Segment Open
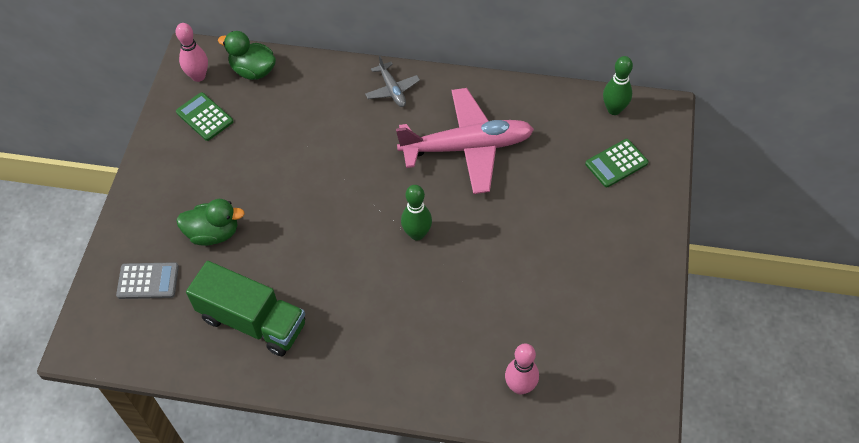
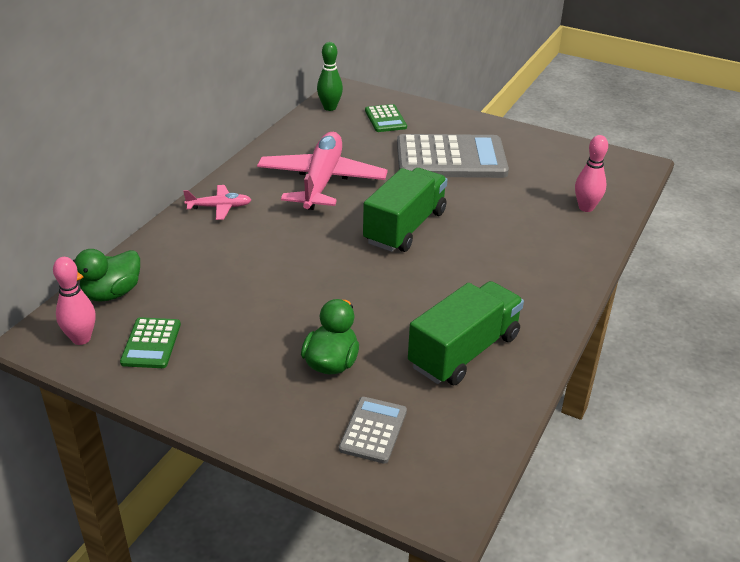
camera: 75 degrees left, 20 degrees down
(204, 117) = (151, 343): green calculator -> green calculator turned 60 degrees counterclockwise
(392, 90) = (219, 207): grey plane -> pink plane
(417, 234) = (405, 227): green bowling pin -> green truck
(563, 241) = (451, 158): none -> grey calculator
Segment Closed
= ABOUT THIS TASK =
Give nothing but the number of lines in the entries that include "degrees".

= RESULT =
2